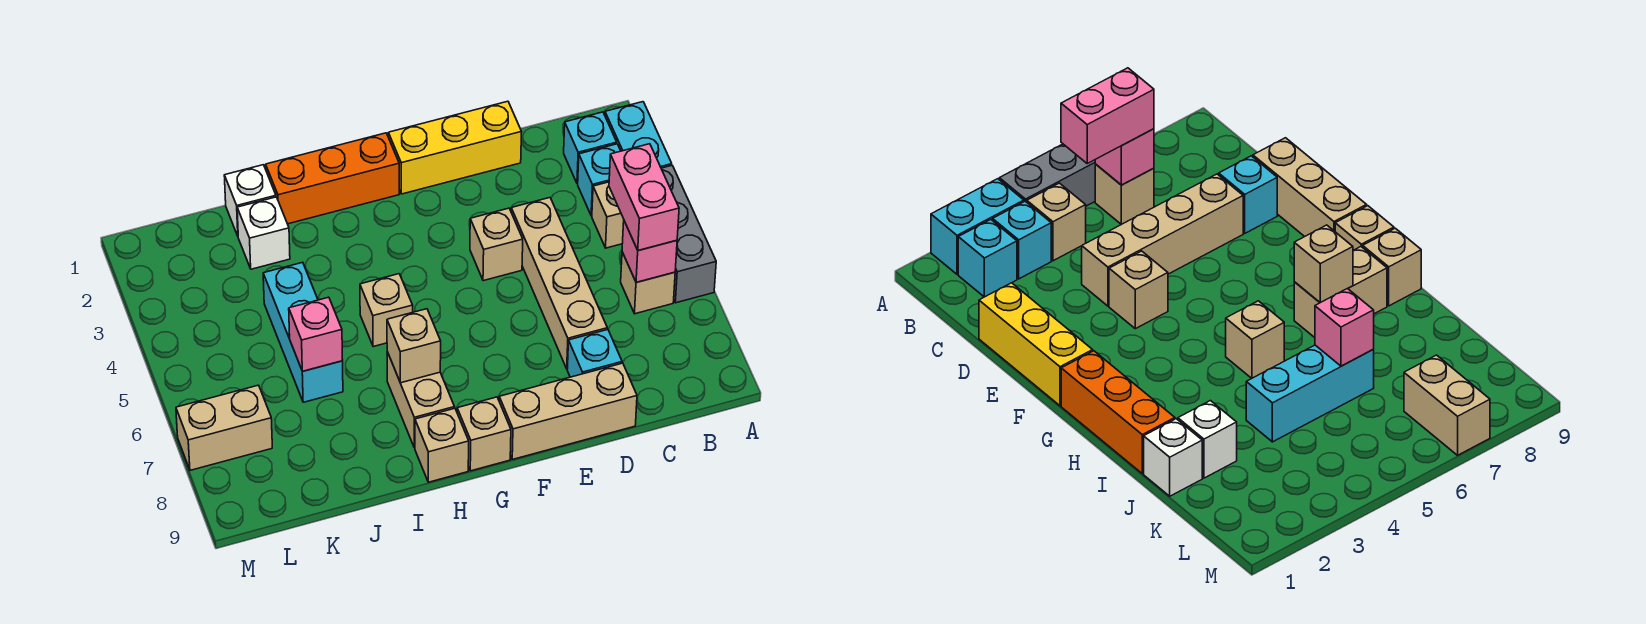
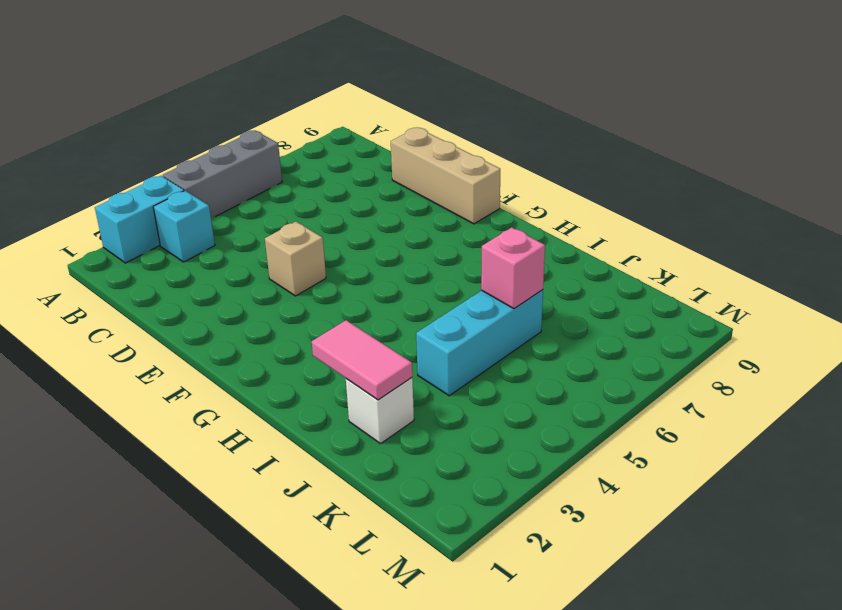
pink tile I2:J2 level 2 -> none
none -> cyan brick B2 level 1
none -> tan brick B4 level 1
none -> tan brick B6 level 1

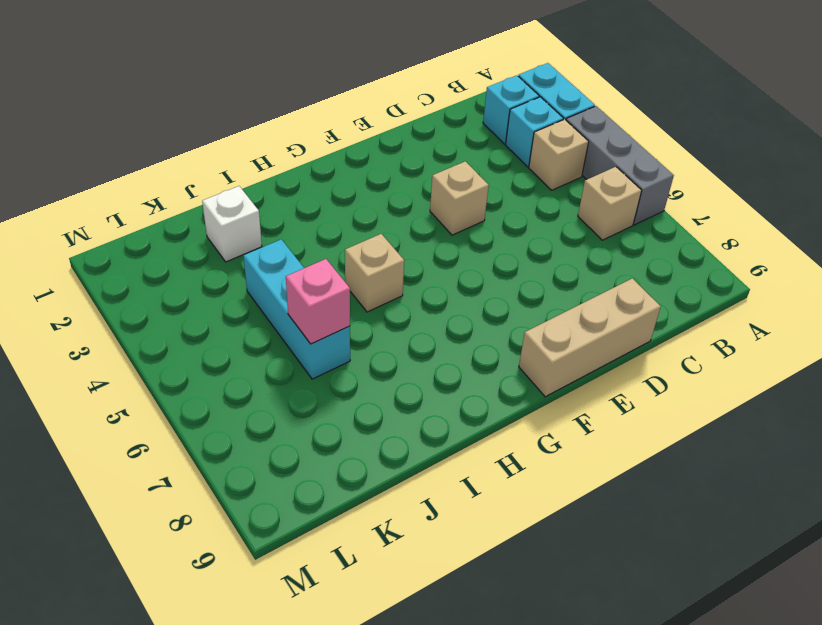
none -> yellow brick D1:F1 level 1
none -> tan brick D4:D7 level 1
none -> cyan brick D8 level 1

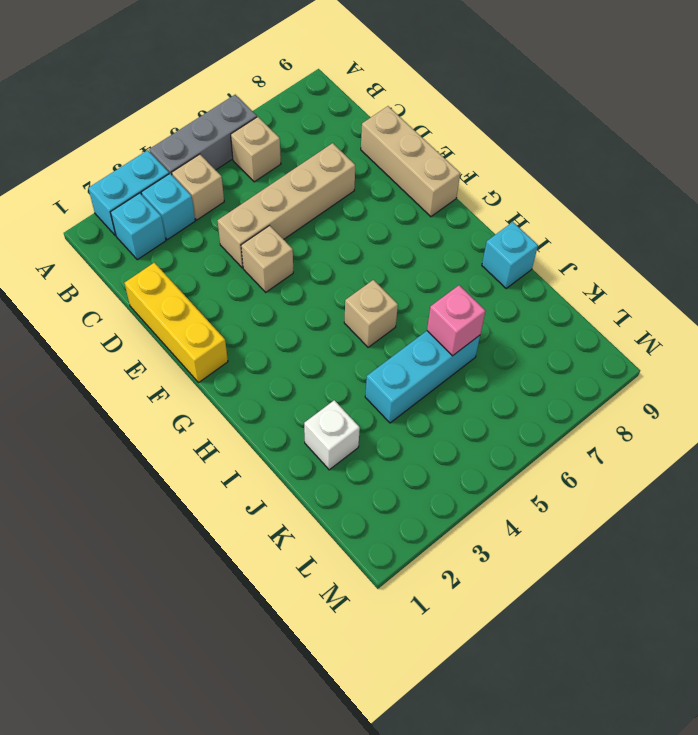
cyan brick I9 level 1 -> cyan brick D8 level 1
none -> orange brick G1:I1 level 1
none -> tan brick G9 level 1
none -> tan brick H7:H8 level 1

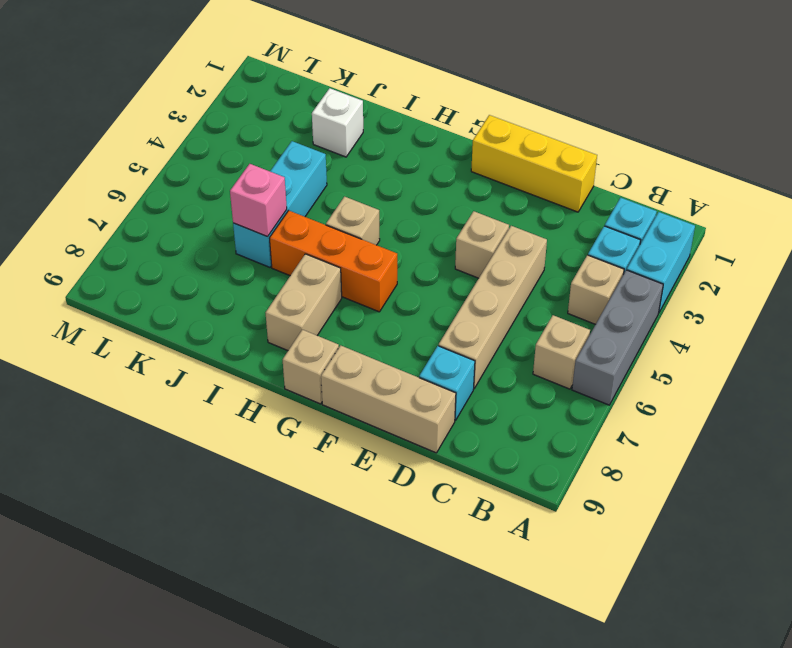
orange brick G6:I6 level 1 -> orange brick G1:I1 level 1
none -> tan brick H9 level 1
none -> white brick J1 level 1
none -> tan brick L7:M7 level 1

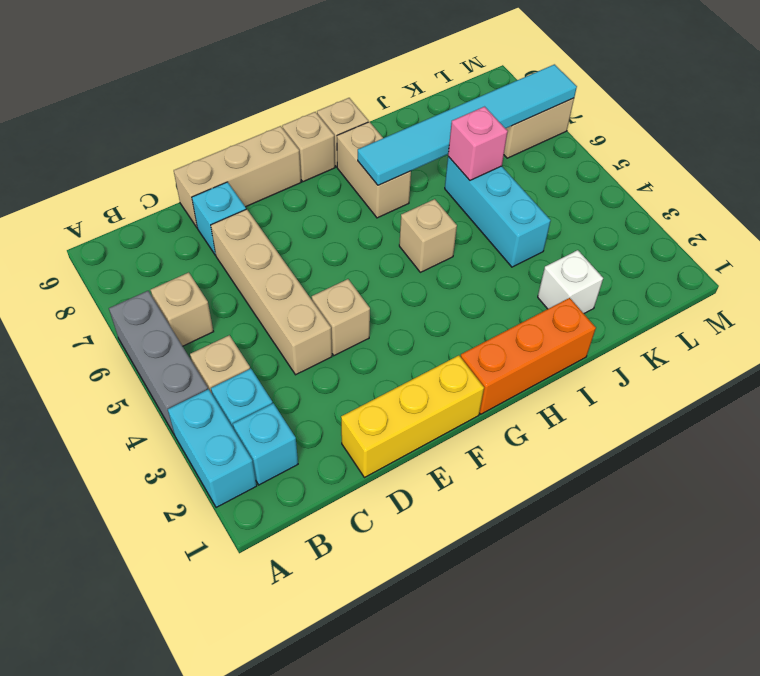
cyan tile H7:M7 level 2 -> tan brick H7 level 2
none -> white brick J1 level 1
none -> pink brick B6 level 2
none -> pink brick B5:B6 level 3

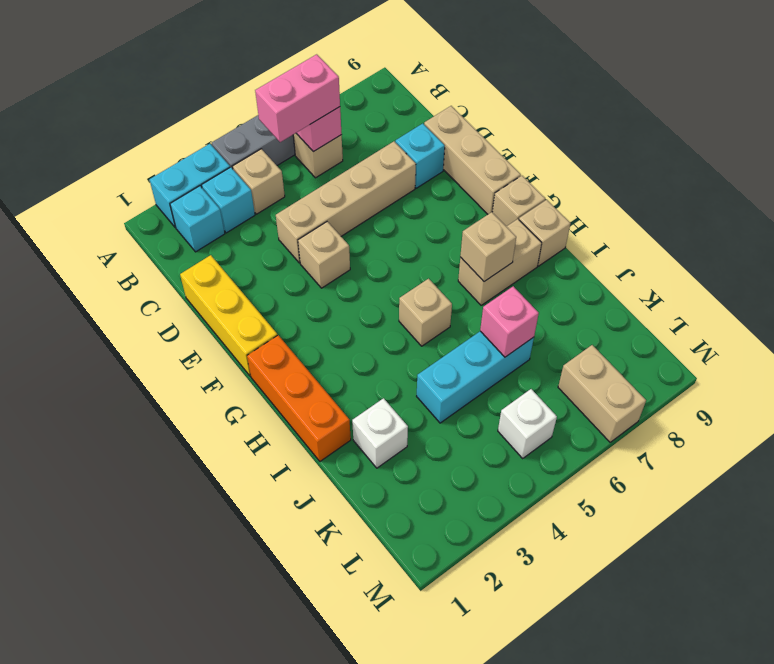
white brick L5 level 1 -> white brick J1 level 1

-- About this exercise --
Beginning with the line that contains "none -> tan brick G9 level 1" and ending with the final line of the material, reproduce those lines exactly and nothing else. Omit the pictures.

-- Response --
none -> tan brick G9 level 1
none -> tan brick H7:H8 level 1

orange brick G6:I6 level 1 -> orange brick G1:I1 level 1
none -> tan brick H9 level 1
none -> white brick J1 level 1
none -> tan brick L7:M7 level 1

cyan tile H7:M7 level 2 -> tan brick H7 level 2
none -> white brick J1 level 1
none -> pink brick B6 level 2
none -> pink brick B5:B6 level 3

white brick L5 level 1 -> white brick J1 level 1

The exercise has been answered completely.